_Instruction_. Only the count is needed. Count the lines below with the word "size" in them.

---

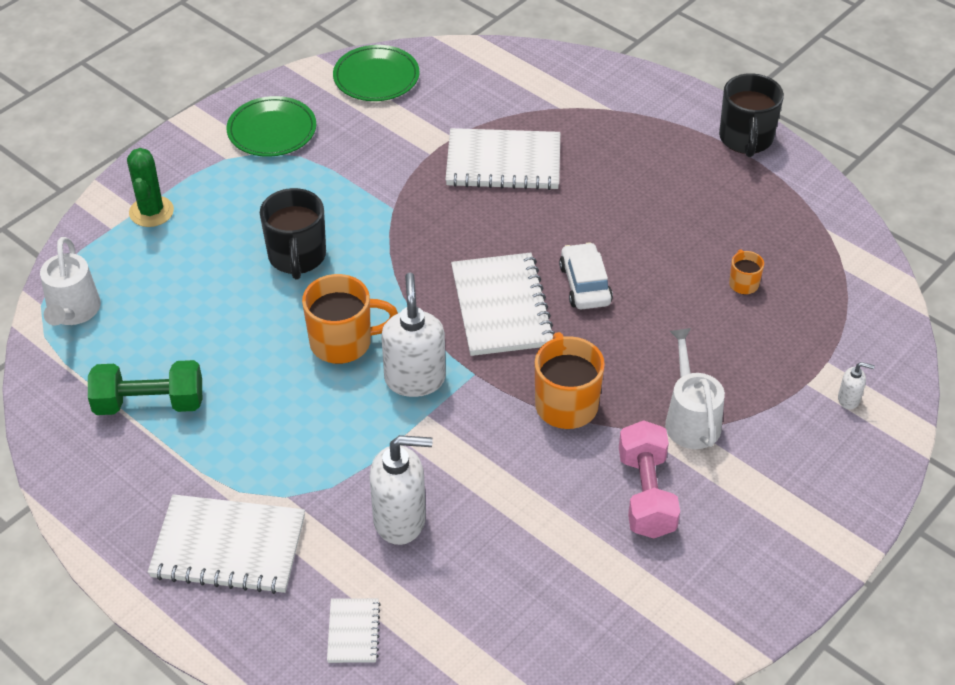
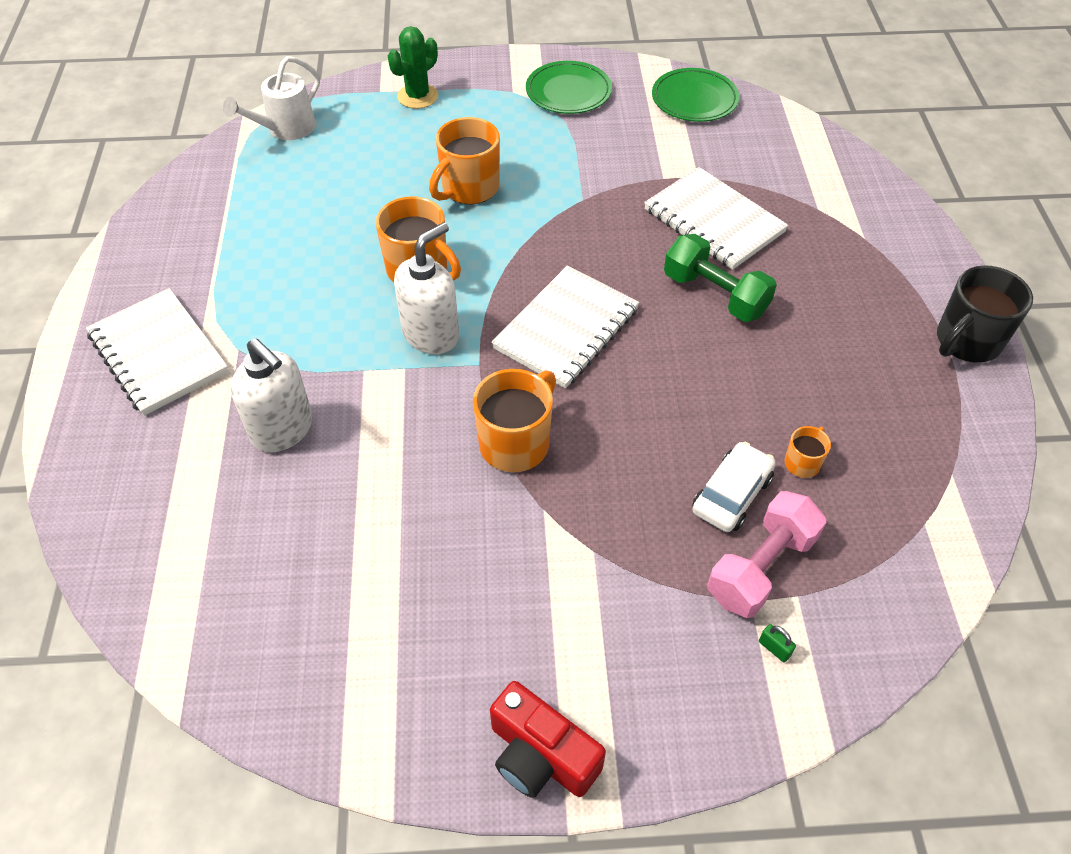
camera: 45 degrees right, 5 degrees up
(149, 403) = (247, 220): green dumbbell -> green dumbbell (715, 294)
(297, 257) = (469, 188): black mug -> orange mug
(353, 632) = (144, 484): white notebook -> none
(585, 284) = (657, 360): white car -> white car (731, 494)
(646, 494) = (482, 571): pink dumbbell -> pink dumbbell (761, 567)
(690, 419) = (602, 540): white watering can -> none
(804, 558) = (541, 755): none -> red camera
(849, 399) = (774, 648): white soap dispenser -> green padlock

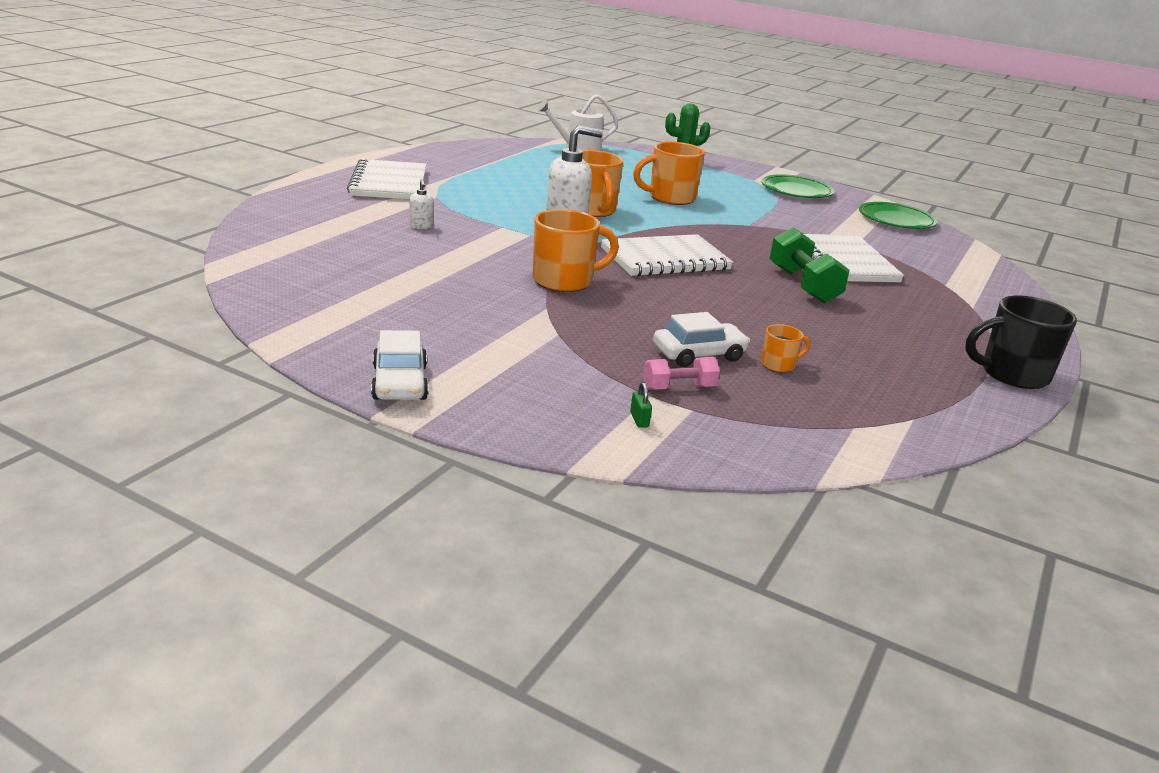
camera: 30 degrees right, 25 degrees down
(283, 429) = (421, 226): white soap dispenser -> white soap dispenser, size x0.45
(541, 755) = (400, 383): red camera -> white car
(761, 567) = (679, 388): pink dumbbell -> pink dumbbell, size x0.58

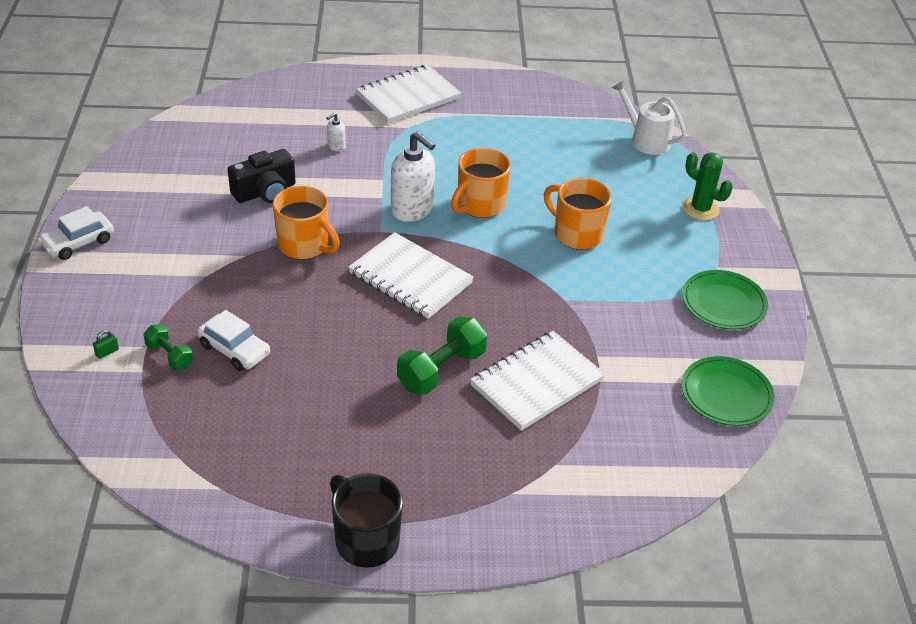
camera: 60 degrees right, 15 degrees up
(449, 271) = (265, 192): none -> black camera
(679, 388) = (169, 356): pink dumbbell -> green dumbbell
(779, 365) = (253, 395): orange mug -> none

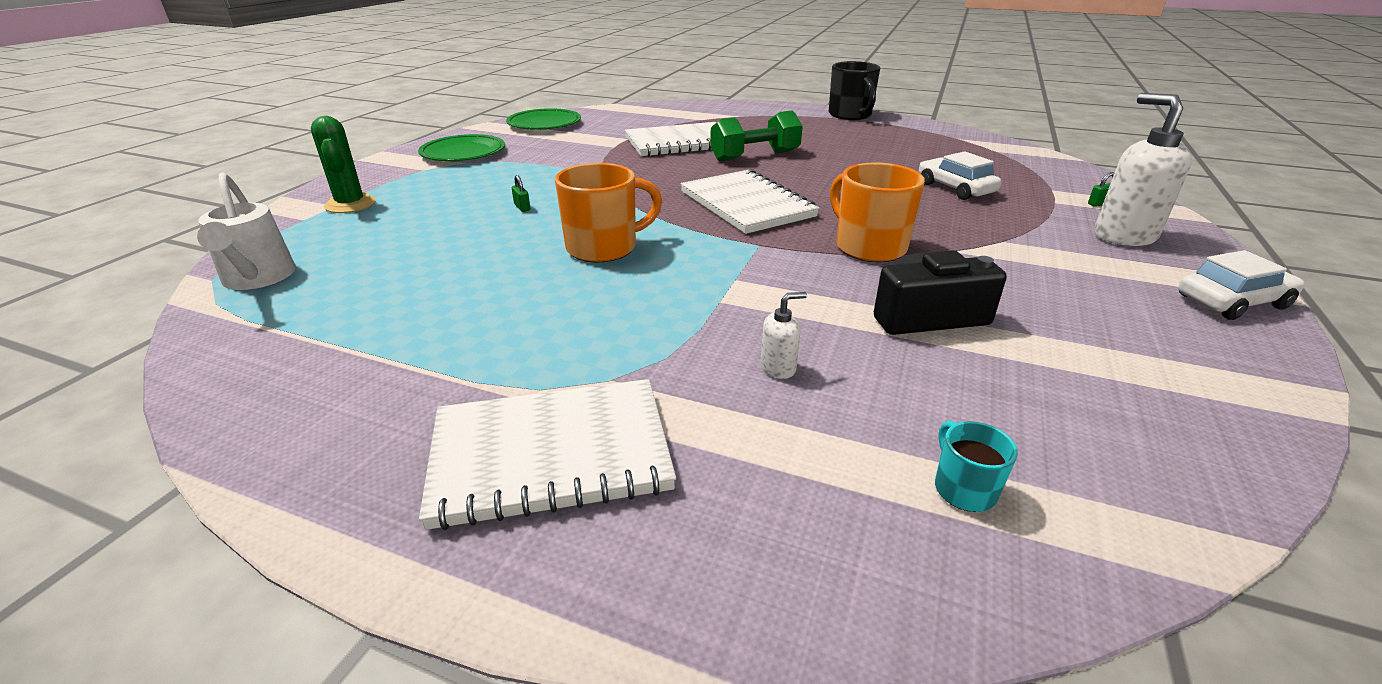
camera: 155 degrees left, 10 degrees down
(169, 356) = (1026, 193): green dumbbell -> none
(254, 115) = (963, 489): none -> turquoise mug
(412, 210) = (700, 258): white soap dispenser -> white soap dispenser (1123, 236)
(576, 234) = (522, 207): orange mug -> green padlock

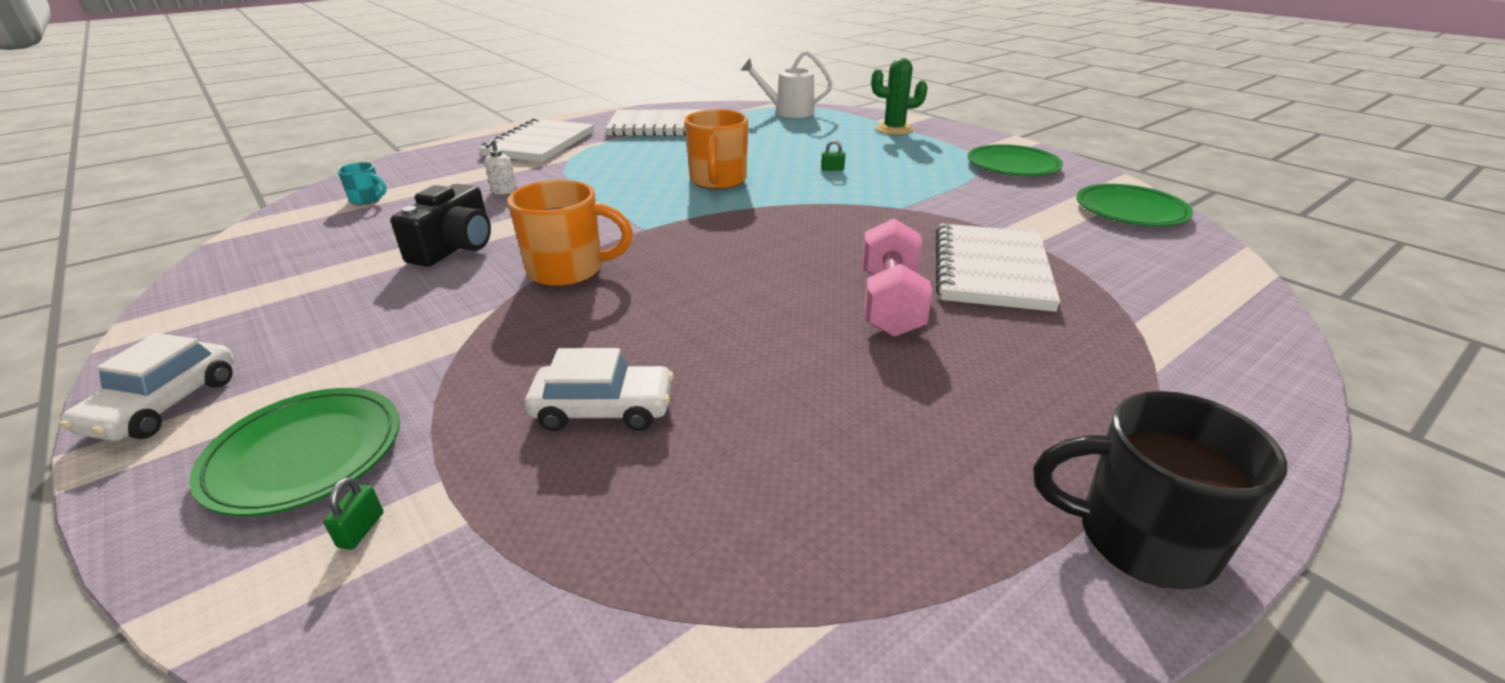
camera: 120 degrees right, 0 degrees up
(746, 204) = (733, 249): white notebook -> white notebook (658, 126)
(755, 156) = (890, 303): green dumbbell -> pink dumbbell
(1123, 236) = (305, 454): white soap dispenser -> green plate

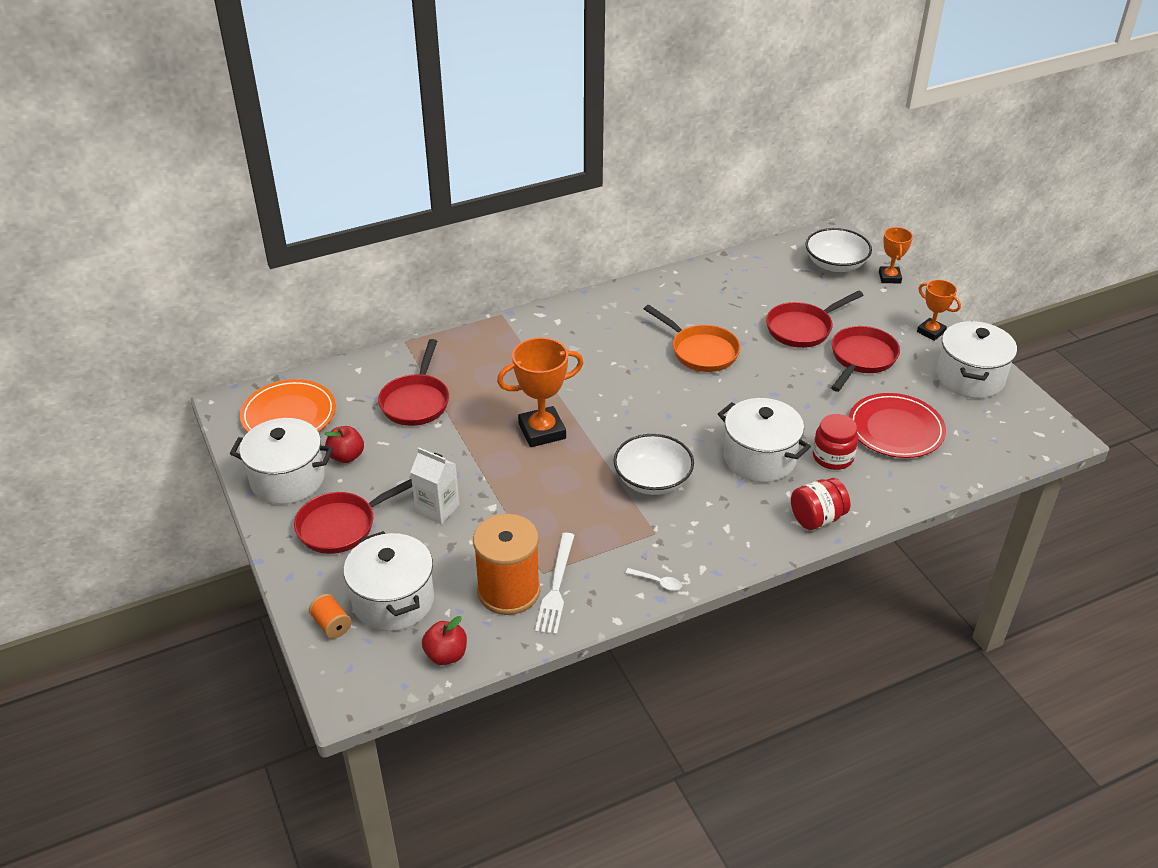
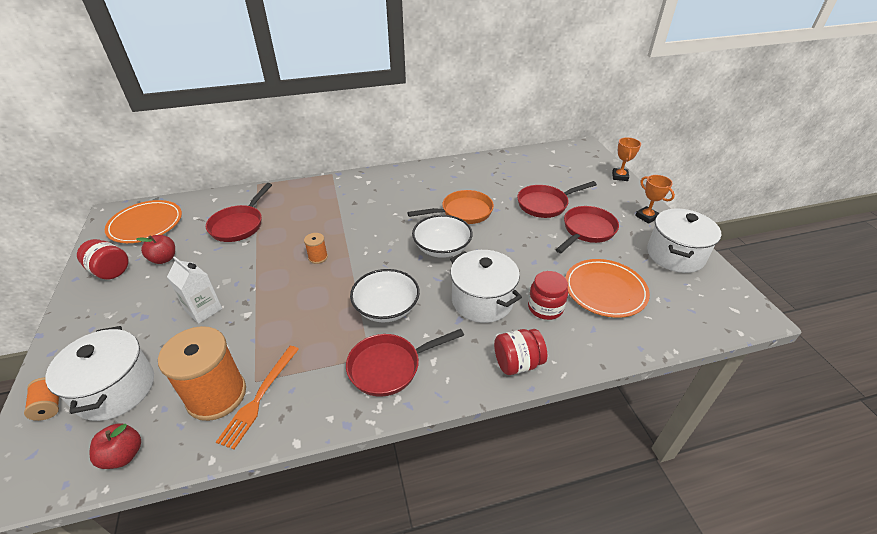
camera: 10 degrees right, 0 degrees up
(287, 479) = (110, 271): white pot -> red jar
(342, 526) = (123, 314): red pan -> red pan (389, 367)
(542, 431) = (318, 257): orange trophy -> orange spool
(556, 587) = (259, 397): white fork -> orange fork
(657, 582) = (351, 407): white spoon -> none
(700, 351) = (463, 212): orange pan -> orange pan turned 75 degrees counterclockwise
(835, 264) = (580, 164): white bowl -> white bowl (442, 248)
(895, 429) = (605, 290): red plate -> orange plate

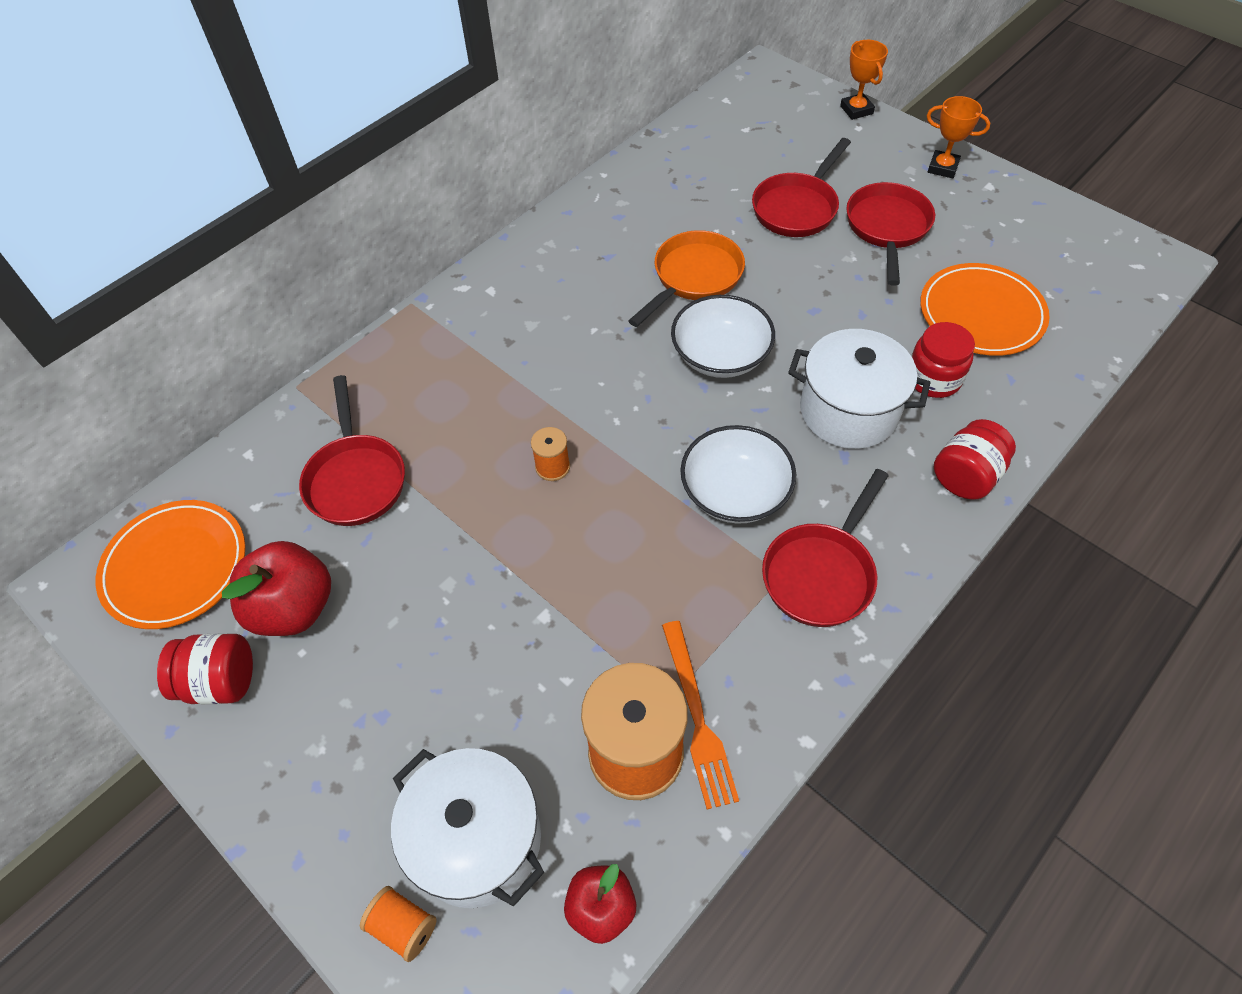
camera: 30 degrees left, 15 degrees up
(164, 259) = (293, 608): red apple -> red apple, size x1.61
(203, 310) = (468, 649): white carton -> none
(675, 255) = (1020, 215): white pot -> none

---

_Output_. 3